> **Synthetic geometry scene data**
# # # #

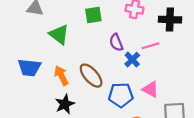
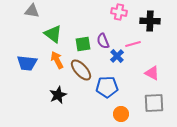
green square: (93, 15) -> (83, 44), moved
orange arrow: (61, 76) -> (57, 60), moved
pink triangle: (150, 89) -> (152, 73), moved

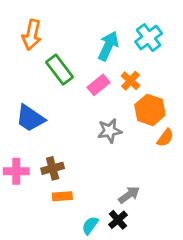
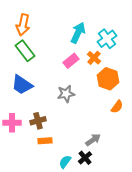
cyan cross: (149, 38) -> (107, 39), moved
green rectangle: (59, 70) -> (25, 51), moved
gray star: (110, 131) -> (66, 94), moved
orange semicircle: (165, 138) -> (117, 107), moved

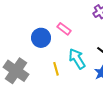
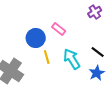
yellow line: (56, 69) -> (47, 57), moved

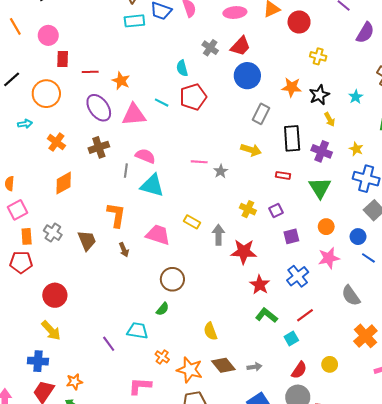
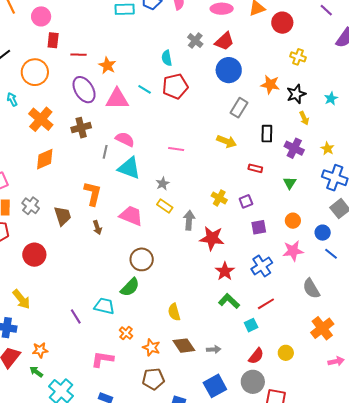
cyan arrow: (25, 124) -> (12, 99), turned -112
black rectangle: (292, 138) -> (267, 134), size x0.7
orange cross: (56, 142) -> (41, 119), size x1.4
gray star: (221, 171) -> (163, 184), moved
green triangle: (320, 188) -> (290, 183), size x0.6
red circle: (55, 295) -> (34, 255), moved
green semicircle: (163, 309) -> (130, 287), size x1.5
orange star: (190, 370) -> (151, 347), size x0.7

# # # #

> **Your goal**
Where an entry holds a picture, leave the picture out and output the rest exactly.

> **Result of the task**
green square: (93, 15) -> (83, 44), moved
orange arrow: (61, 76) -> (57, 60), moved
pink triangle: (150, 89) -> (152, 73), moved

cyan cross: (149, 38) -> (107, 39), moved
green rectangle: (59, 70) -> (25, 51), moved
gray star: (110, 131) -> (66, 94), moved
orange semicircle: (165, 138) -> (117, 107), moved

yellow line: (56, 69) -> (47, 57), moved

cyan arrow: (25, 124) -> (12, 99), turned -112
black rectangle: (292, 138) -> (267, 134), size x0.7
orange cross: (56, 142) -> (41, 119), size x1.4
gray star: (221, 171) -> (163, 184), moved
green triangle: (320, 188) -> (290, 183), size x0.6
red circle: (55, 295) -> (34, 255), moved
green semicircle: (163, 309) -> (130, 287), size x1.5
orange star: (190, 370) -> (151, 347), size x0.7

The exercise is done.